▶ **Problem statement**
Each of the lines below must be written out exactly as shown.

(Dataset items)
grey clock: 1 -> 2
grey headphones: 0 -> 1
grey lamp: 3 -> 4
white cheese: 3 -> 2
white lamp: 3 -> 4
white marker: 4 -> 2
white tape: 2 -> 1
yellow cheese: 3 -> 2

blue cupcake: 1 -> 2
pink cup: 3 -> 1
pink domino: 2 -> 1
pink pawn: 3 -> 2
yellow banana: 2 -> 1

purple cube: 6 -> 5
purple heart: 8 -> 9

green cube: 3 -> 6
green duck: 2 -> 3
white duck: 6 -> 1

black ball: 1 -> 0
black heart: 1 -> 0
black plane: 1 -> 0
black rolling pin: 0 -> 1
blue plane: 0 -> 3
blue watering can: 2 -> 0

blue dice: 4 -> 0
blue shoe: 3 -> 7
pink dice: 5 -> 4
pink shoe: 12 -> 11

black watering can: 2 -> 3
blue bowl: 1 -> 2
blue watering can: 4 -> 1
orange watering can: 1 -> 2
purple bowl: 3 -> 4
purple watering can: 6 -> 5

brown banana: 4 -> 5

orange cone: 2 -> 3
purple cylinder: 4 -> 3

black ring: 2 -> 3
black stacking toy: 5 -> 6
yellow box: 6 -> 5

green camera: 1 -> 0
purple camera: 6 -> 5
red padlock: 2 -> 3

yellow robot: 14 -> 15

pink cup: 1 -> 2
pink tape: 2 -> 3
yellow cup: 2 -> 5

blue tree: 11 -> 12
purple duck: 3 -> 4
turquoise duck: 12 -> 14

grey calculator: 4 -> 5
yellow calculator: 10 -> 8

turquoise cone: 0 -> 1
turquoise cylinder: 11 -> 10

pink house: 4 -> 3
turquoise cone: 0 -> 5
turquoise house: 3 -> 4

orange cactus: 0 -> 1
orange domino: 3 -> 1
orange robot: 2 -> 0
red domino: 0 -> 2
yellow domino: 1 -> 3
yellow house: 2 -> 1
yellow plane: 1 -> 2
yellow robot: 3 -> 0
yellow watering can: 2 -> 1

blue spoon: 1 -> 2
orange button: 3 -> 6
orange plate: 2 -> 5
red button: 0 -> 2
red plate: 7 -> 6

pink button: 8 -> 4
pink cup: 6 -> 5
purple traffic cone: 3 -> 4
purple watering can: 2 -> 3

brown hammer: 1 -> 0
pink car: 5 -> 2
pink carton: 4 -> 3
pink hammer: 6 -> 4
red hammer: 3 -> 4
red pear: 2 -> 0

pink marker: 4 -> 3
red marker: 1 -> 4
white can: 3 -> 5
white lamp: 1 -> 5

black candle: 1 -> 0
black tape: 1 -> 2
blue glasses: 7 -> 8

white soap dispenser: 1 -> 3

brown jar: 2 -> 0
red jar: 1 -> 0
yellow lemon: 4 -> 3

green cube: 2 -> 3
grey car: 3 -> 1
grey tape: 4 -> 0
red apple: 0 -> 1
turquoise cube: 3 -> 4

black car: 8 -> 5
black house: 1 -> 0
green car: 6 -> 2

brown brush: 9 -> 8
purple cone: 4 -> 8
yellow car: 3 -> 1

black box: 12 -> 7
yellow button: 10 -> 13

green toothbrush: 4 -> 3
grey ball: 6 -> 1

▶ **Answer for the task**
grey clock: 1 -> 2
grey headphones: 0 -> 1
grey lamp: 3 -> 4
white cheese: 3 -> 2
white lamp: 3 -> 4
white marker: 4 -> 2
white tape: 2 -> 1
yellow cheese: 3 -> 2

blue cupcake: 1 -> 2
pink cup: 3 -> 1
pink domino: 2 -> 1
pink pawn: 3 -> 2
yellow banana: 2 -> 1

purple cube: 6 -> 5
purple heart: 8 -> 9

green cube: 3 -> 6
green duck: 2 -> 3
white duck: 6 -> 1

black ball: 1 -> 0
black heart: 1 -> 0
black plane: 1 -> 0
black rolling pin: 0 -> 1
blue plane: 0 -> 3
blue watering can: 2 -> 0

blue dice: 4 -> 0
blue shoe: 3 -> 7
pink dice: 5 -> 4
pink shoe: 12 -> 11

black watering can: 2 -> 3
blue bowl: 1 -> 2
blue watering can: 4 -> 1
orange watering can: 1 -> 2
purple bowl: 3 -> 4
purple watering can: 6 -> 5

brown banana: 4 -> 5

orange cone: 2 -> 3
purple cylinder: 4 -> 3

black ring: 2 -> 3
black stacking toy: 5 -> 6
yellow box: 6 -> 5

green camera: 1 -> 0
purple camera: 6 -> 5
red padlock: 2 -> 3

yellow robot: 14 -> 15

pink cup: 1 -> 2
pink tape: 2 -> 3
yellow cup: 2 -> 5

blue tree: 11 -> 12
purple duck: 3 -> 4
turquoise duck: 12 -> 14

grey calculator: 4 -> 5
yellow calculator: 10 -> 8

turquoise cone: 0 -> 1
turquoise cylinder: 11 -> 10

pink house: 4 -> 3
turquoise cone: 0 -> 5
turquoise house: 3 -> 4

orange cactus: 0 -> 1
orange domino: 3 -> 1
orange robot: 2 -> 0
red domino: 0 -> 2
yellow domino: 1 -> 3
yellow house: 2 -> 1
yellow plane: 1 -> 2
yellow robot: 3 -> 0
yellow watering can: 2 -> 1

blue spoon: 1 -> 2
orange button: 3 -> 6
orange plate: 2 -> 5
red button: 0 -> 2
red plate: 7 -> 6

pink button: 8 -> 4
pink cup: 6 -> 5
purple traffic cone: 3 -> 4
purple watering can: 2 -> 3

brown hammer: 1 -> 0
pink car: 5 -> 2
pink carton: 4 -> 3
pink hammer: 6 -> 4
red hammer: 3 -> 4
red pear: 2 -> 0

pink marker: 4 -> 3
red marker: 1 -> 4
white can: 3 -> 5
white lamp: 1 -> 5

black candle: 1 -> 0
black tape: 1 -> 2
blue glasses: 7 -> 8

white soap dispenser: 1 -> 3

brown jar: 2 -> 0
red jar: 1 -> 0
yellow lemon: 4 -> 3

green cube: 2 -> 3
grey car: 3 -> 1
grey tape: 4 -> 0
red apple: 0 -> 1
turquoise cube: 3 -> 4

black car: 8 -> 5
black house: 1 -> 0
green car: 6 -> 2

brown brush: 9 -> 8
purple cone: 4 -> 8
yellow car: 3 -> 1

black box: 12 -> 7
yellow button: 10 -> 13

green toothbrush: 4 -> 3
grey ball: 6 -> 1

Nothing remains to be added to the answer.